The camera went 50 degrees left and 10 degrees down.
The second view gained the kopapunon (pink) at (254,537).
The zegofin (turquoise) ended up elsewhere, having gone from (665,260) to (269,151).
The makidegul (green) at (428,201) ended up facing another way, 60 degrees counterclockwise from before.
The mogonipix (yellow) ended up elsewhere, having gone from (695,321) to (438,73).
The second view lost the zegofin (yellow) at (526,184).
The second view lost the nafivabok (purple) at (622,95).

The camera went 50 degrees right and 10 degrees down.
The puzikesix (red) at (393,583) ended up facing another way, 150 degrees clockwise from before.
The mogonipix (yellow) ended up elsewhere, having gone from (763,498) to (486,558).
--
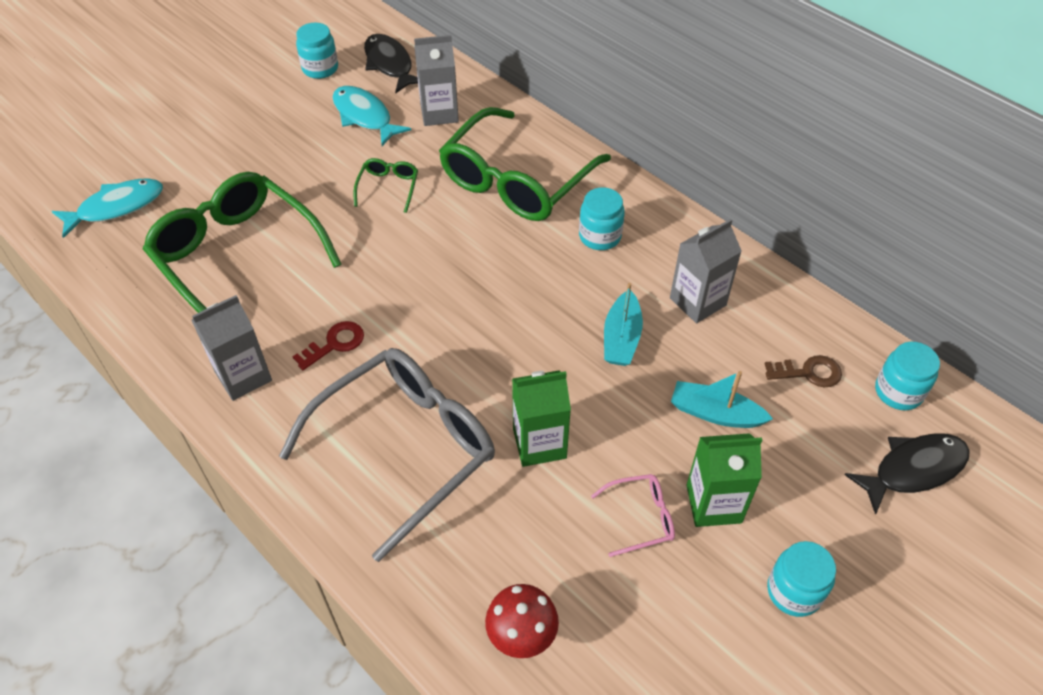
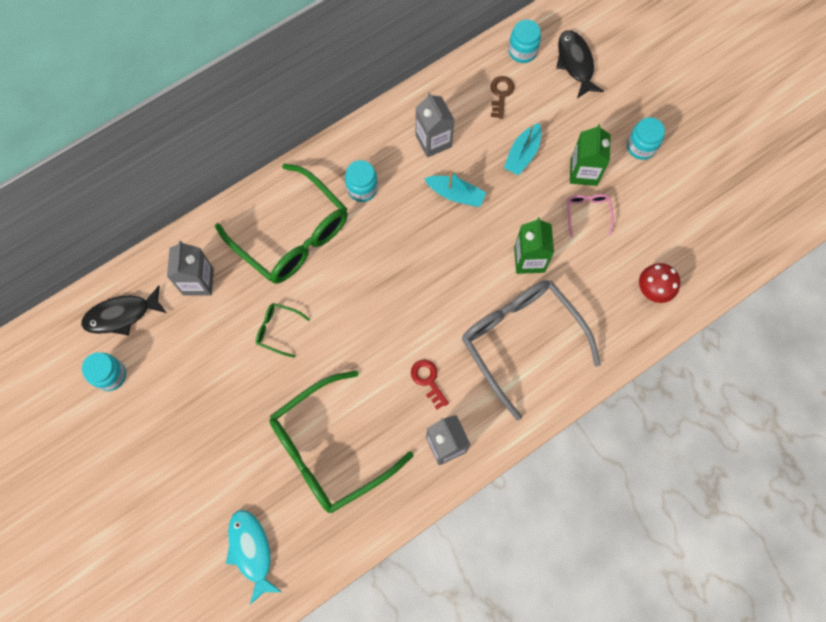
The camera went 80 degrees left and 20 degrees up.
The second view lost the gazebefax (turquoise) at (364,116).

▸ WHAT TO DO
Every line above that includes the string "zegofin" needs to be copied.

▸ TASK ANSWER
The zegofin (turquoise) ended up elsewhere, having gone from (665,260) to (269,151).
The second view lost the zegofin (yellow) at (526,184).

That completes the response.